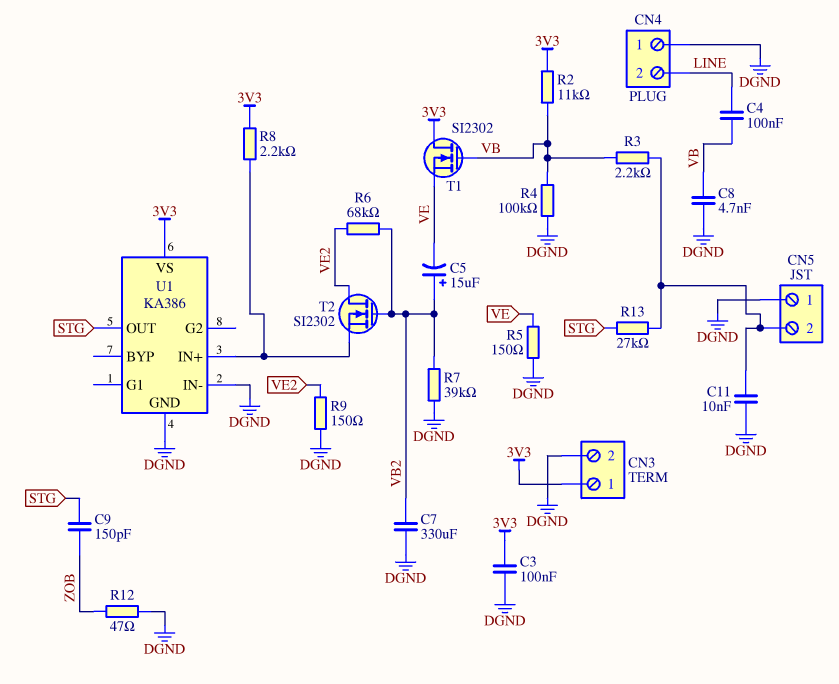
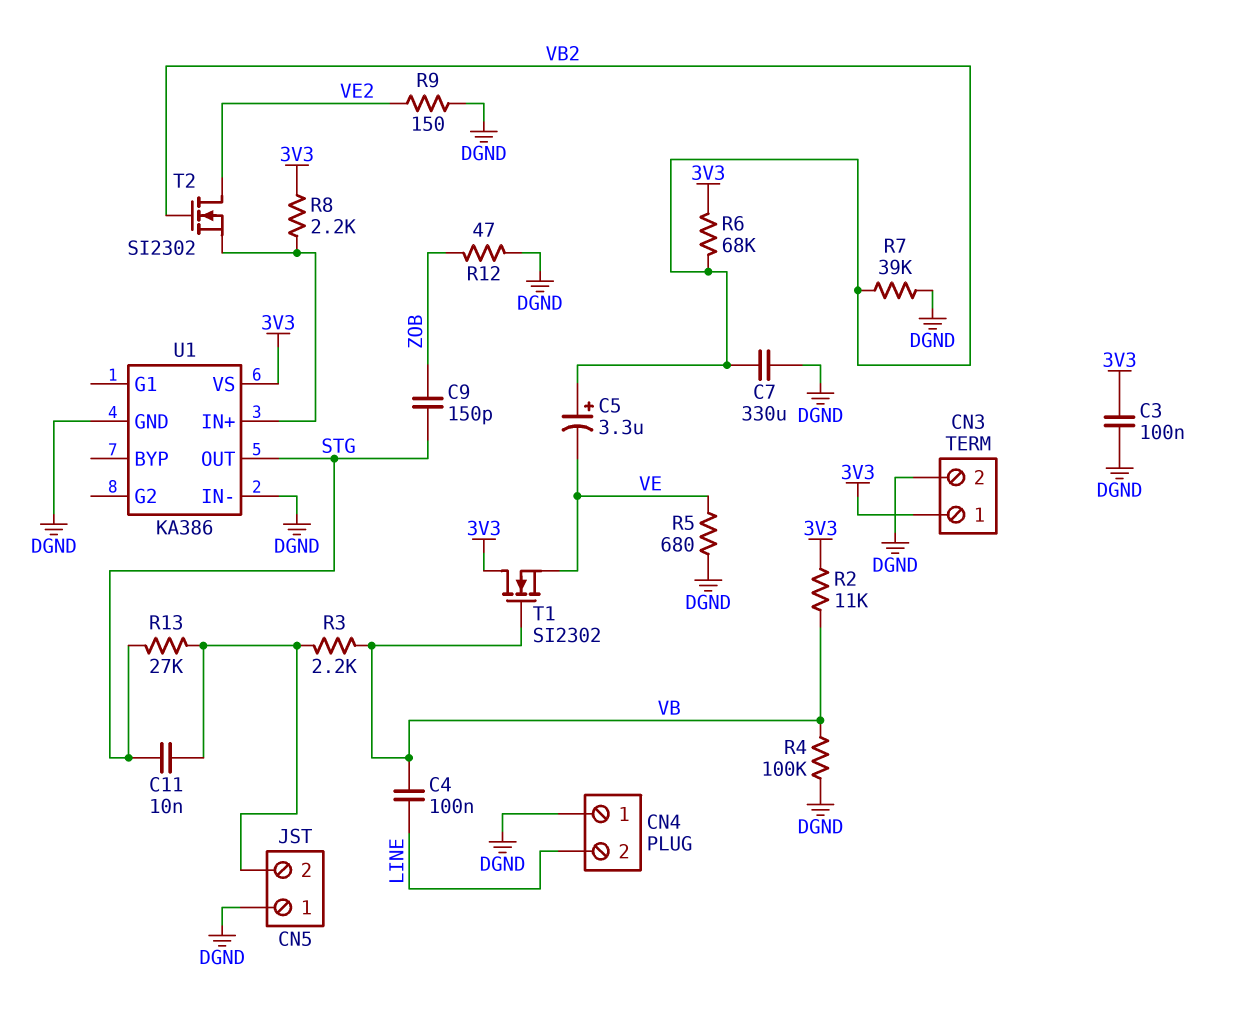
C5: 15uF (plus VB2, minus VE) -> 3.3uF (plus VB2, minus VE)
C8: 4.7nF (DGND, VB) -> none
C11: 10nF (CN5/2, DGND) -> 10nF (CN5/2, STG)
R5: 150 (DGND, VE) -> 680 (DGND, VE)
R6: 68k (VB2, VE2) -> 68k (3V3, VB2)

· · ·

Lines holding "DGND" in the material above are to be reported.

* **RESPONSE TO THE EXERCISE**:
C8: 4.7nF (DGND, VB) -> none
C11: 10nF (CN5/2, DGND) -> 10nF (CN5/2, STG)
R5: 150 (DGND, VE) -> 680 (DGND, VE)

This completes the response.